## AVAILABLE RECORDS
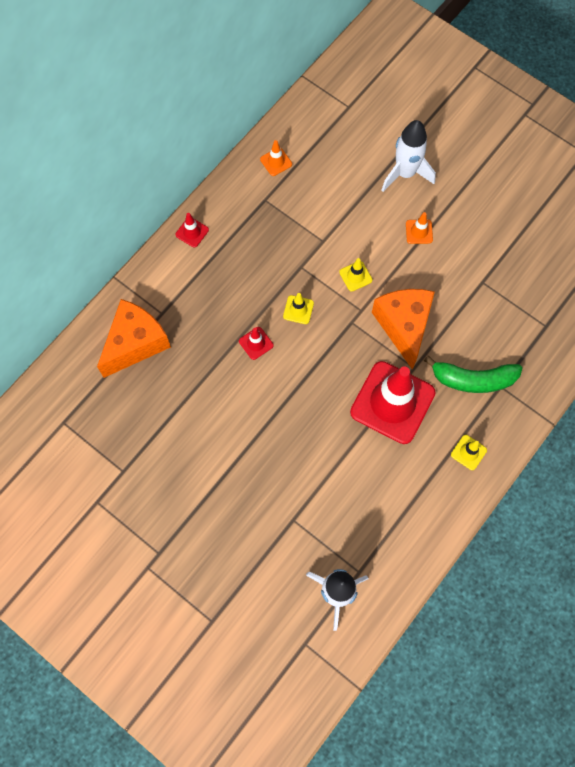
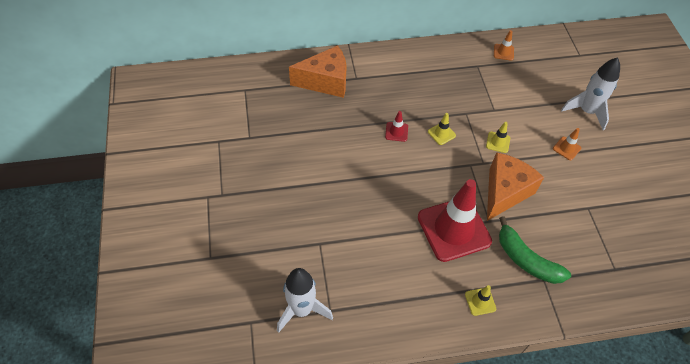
camera: 40 degrees right, 15 degrees down
red traffic cone [175,213,209,247] -> none

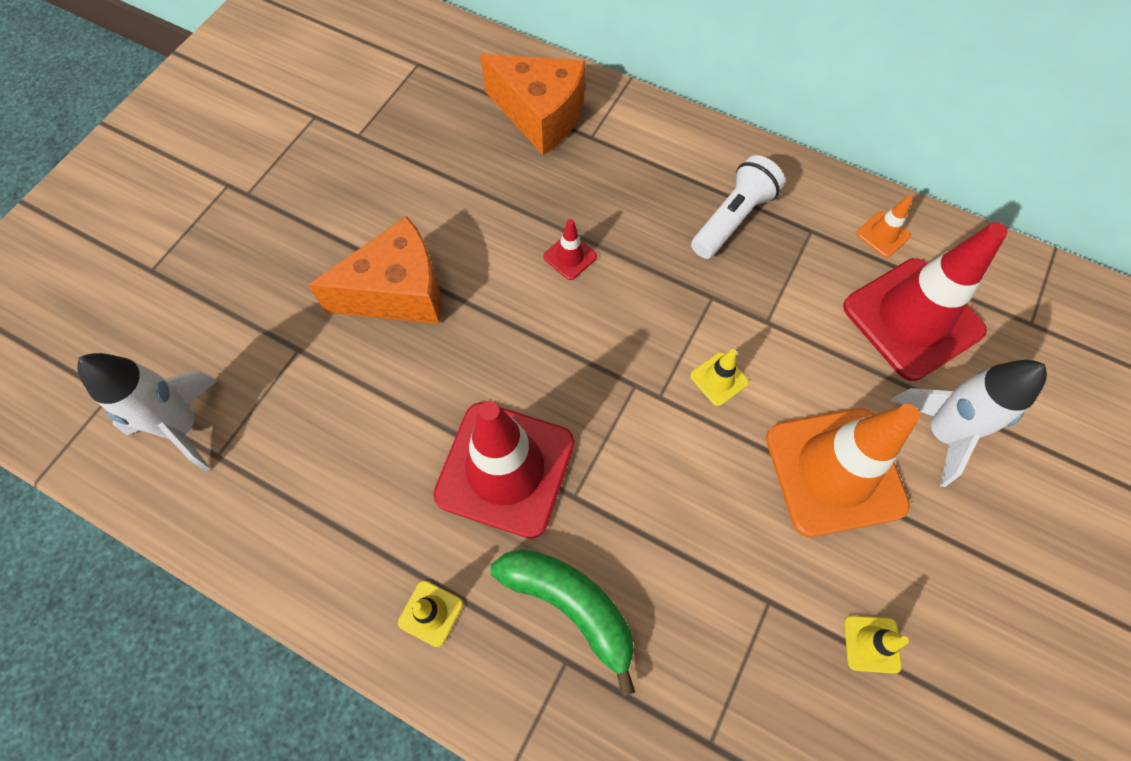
camera: 40 degrees right, 10 degrees up
yellow traffic cone [428,113,456,145] -> yellow traffic cone moved to [844,615,909,674]
orange cheese [487,152,544,221] -> orange cheese moved to [308,216,441,324]
green banana [499,216,571,284] -> green banana turned 135 degrees clockwise [490,549,635,696]
orange traffic cone [553,128,581,160] -> orange traffic cone [766,404,920,537], size x2.46
none -> white flashlight [691,155,785,259]
none -> red traffic cone [843,222,1008,381]

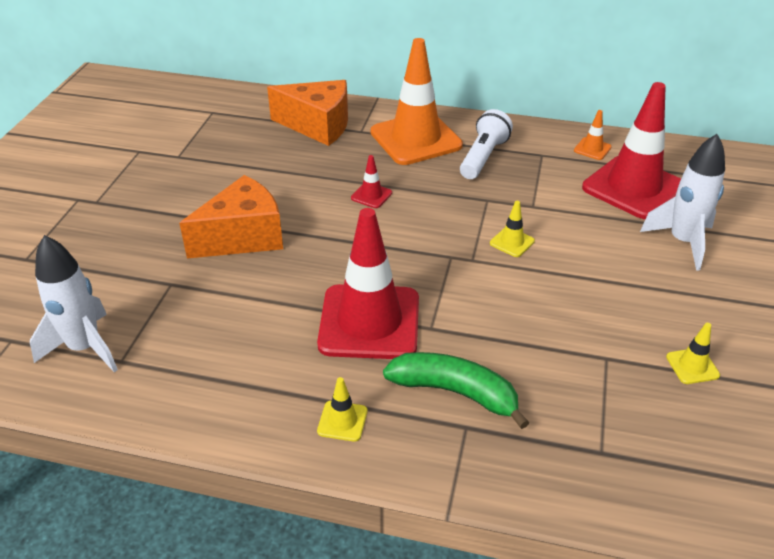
camera: 15 degrees left, 25 degrees down
orange traffic cone [766,404,920,537] -> orange traffic cone moved to [371,38,463,165]

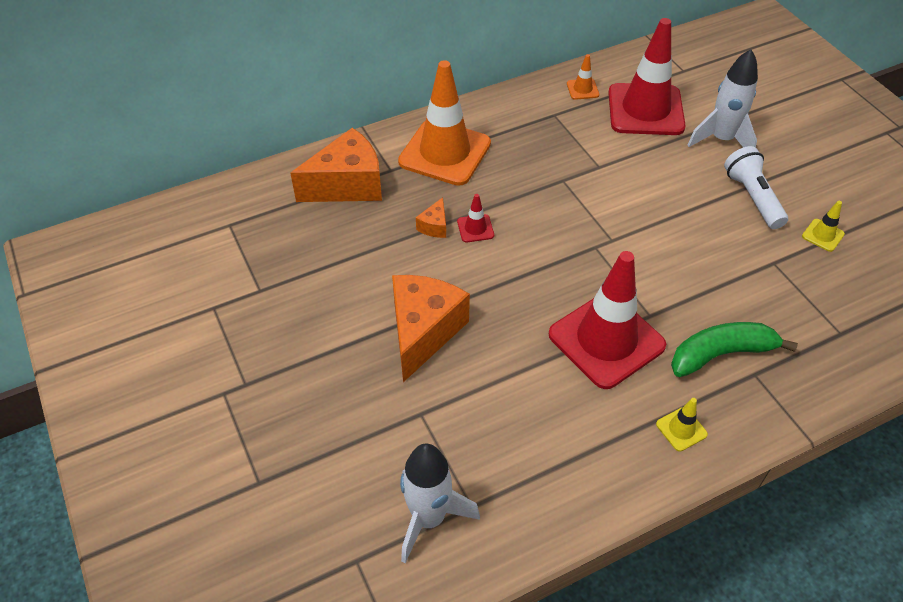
camera: 40 degrees left, 10 degrees up
white flashlight [460,109,513,179] -> white flashlight moved to [724,146,788,229]
yellow traffic cone [490,201,535,257] -> none
none -> orange cheese [416,197,446,238]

## YOUR TASK
Your reply should consist solely of the lines from the one containing "orange traffic cone [553,128,581,160]" through the last line of the material, reproduced exactly and without pictures.

## REPLY
orange traffic cone [553,128,581,160] -> orange traffic cone [766,404,920,537], size x2.46
none -> white flashlight [691,155,785,259]
none -> red traffic cone [843,222,1008,381]

camera: 15 degrees left, 25 degrees down
orange traffic cone [766,404,920,537] -> orange traffic cone moved to [371,38,463,165]

camera: 40 degrees left, 10 degrees up
white flashlight [460,109,513,179] -> white flashlight moved to [724,146,788,229]
yellow traffic cone [490,201,535,257] -> none
none -> orange cheese [416,197,446,238]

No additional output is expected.